- _Directions_
Pictures are not part of the copy; repeat everything else in the records exactly.

- _Record excerpts_
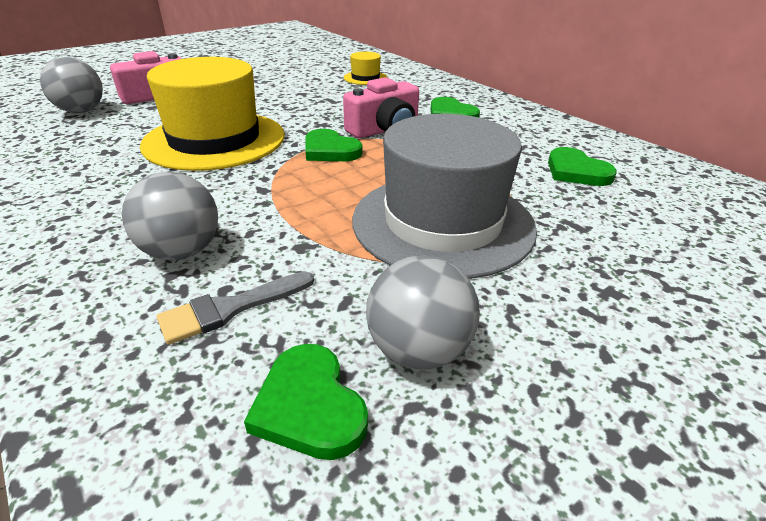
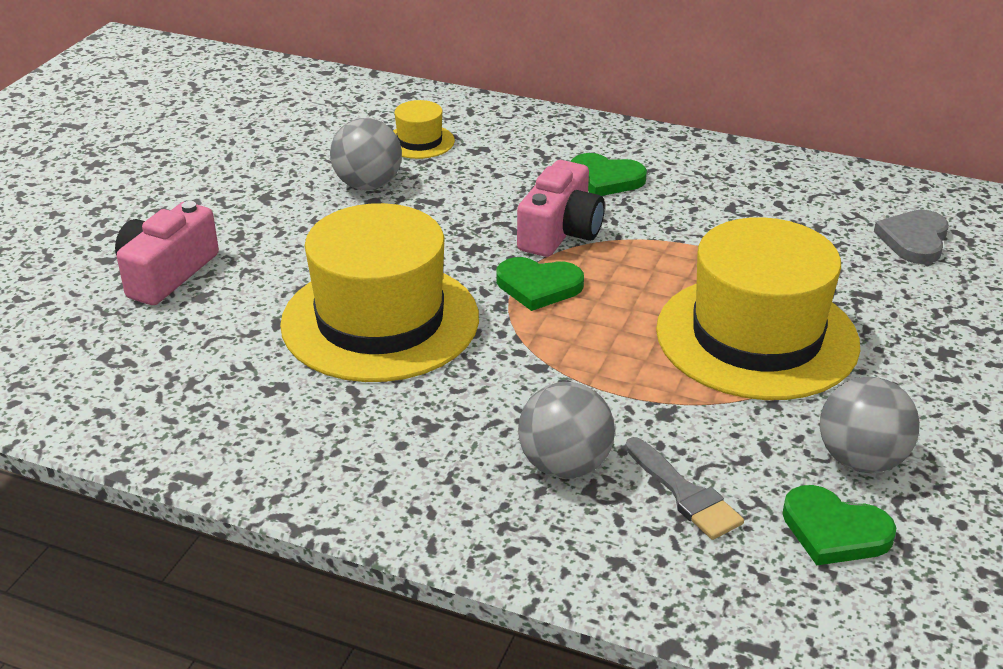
camera: 30 degrees left, 0 degrees up
(81, 111) = (108, 340): grey ball -> grey ball (368, 185)
(230, 309) = (685, 494): grey brush -> grey brush turned 60 degrees counterclockwise
(443, 222) = (757, 337): grey hat -> yellow hat
(576, 171) = (813, 225): green heart -> none
(660, 203) = (914, 240): none -> grey heart

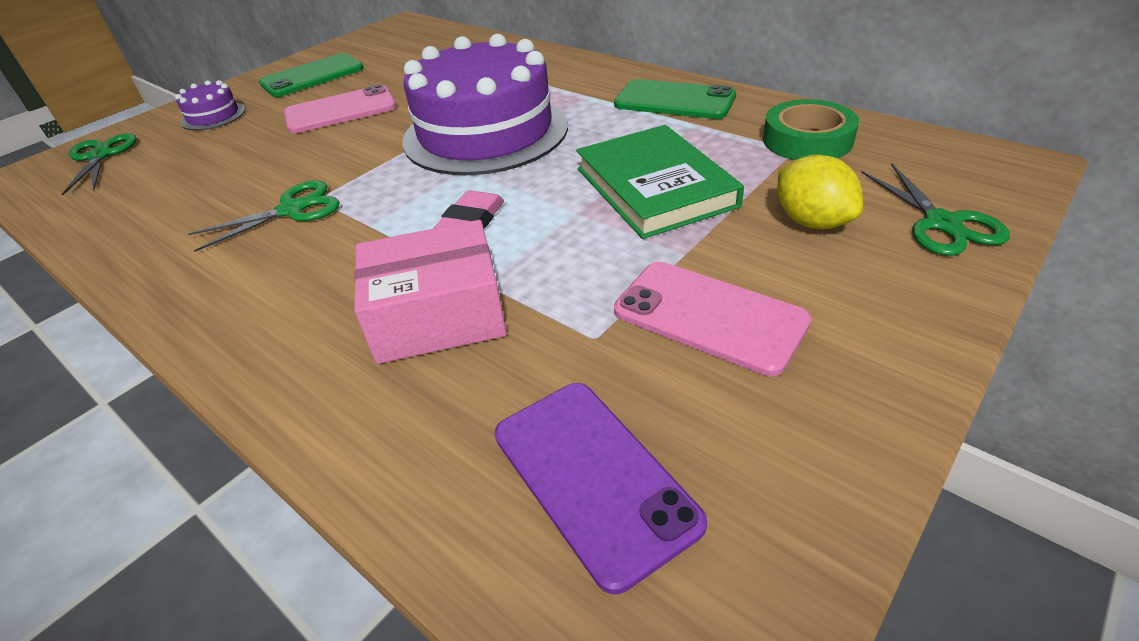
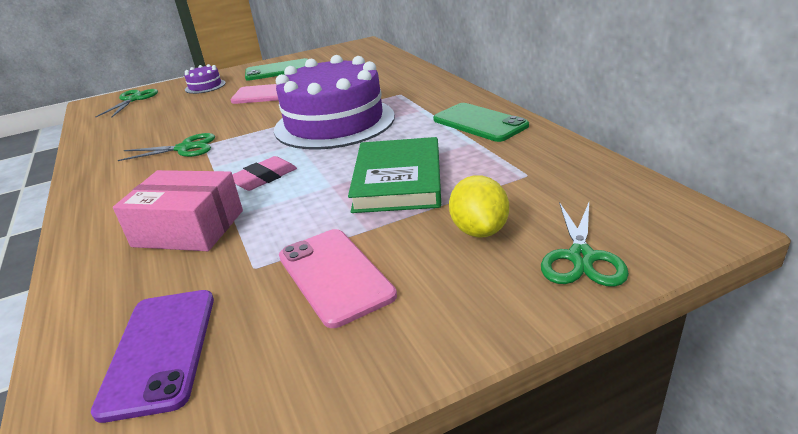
camera: 25 degrees right, 10 degrees down
(807, 140) = (545, 170): green tape -> none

- _Exercise answer_
camera: 30 degrees left, 0 degrees up
(81, 111) = (108, 340): grey ball -> grey ball (368, 185)
(230, 309) = (685, 494): grey brush -> grey brush turned 60 degrees counterclockwise
(443, 222) = (757, 337): grey hat -> yellow hat
(576, 171) = (813, 225): green heart -> none
(660, 203) = (914, 240): none -> grey heart

camera: 25 degrees right, 10 degrees down
(807, 140) = (545, 170): green tape -> none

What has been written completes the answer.